Description of the task:
Leaving out every picture, transcribe the lines from the line that contains "blue cross: moved 1 px right" to the end of the entries below, both ends included.

Source records:
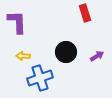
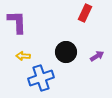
red rectangle: rotated 42 degrees clockwise
blue cross: moved 1 px right
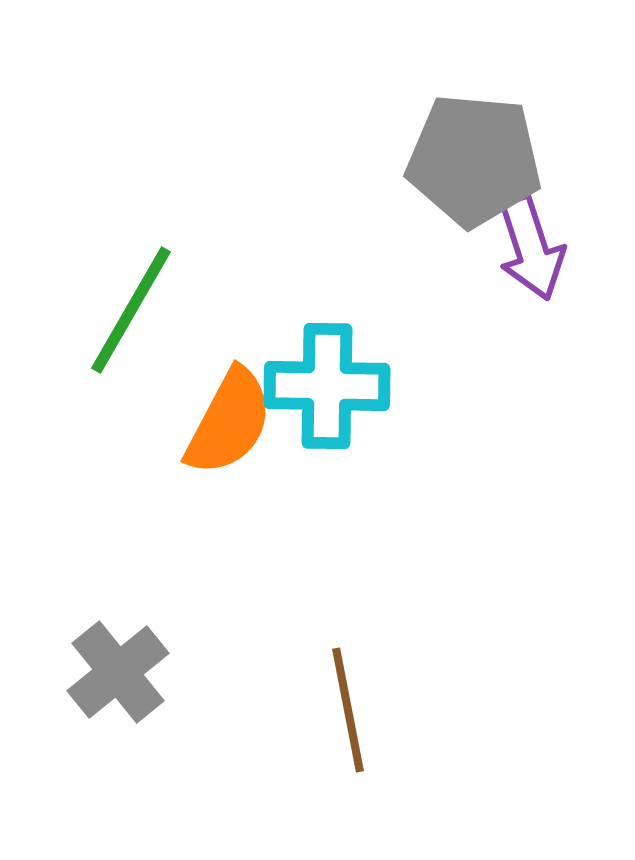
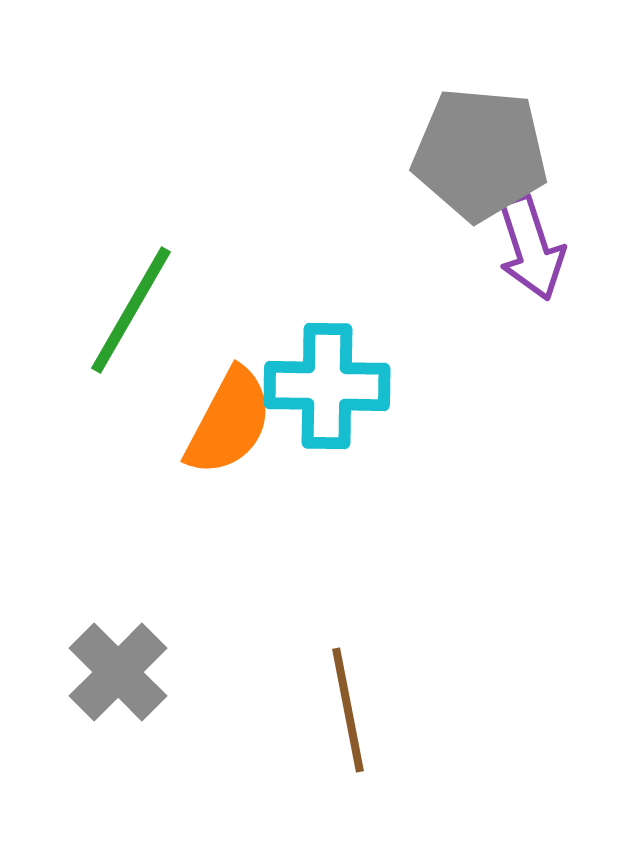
gray pentagon: moved 6 px right, 6 px up
gray cross: rotated 6 degrees counterclockwise
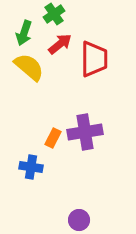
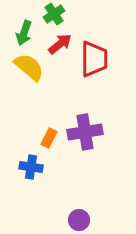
orange rectangle: moved 4 px left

Solution to this problem:
blue cross: moved 1 px right
gray pentagon: moved 6 px right, 6 px up
gray cross: rotated 6 degrees counterclockwise
orange rectangle: moved 4 px left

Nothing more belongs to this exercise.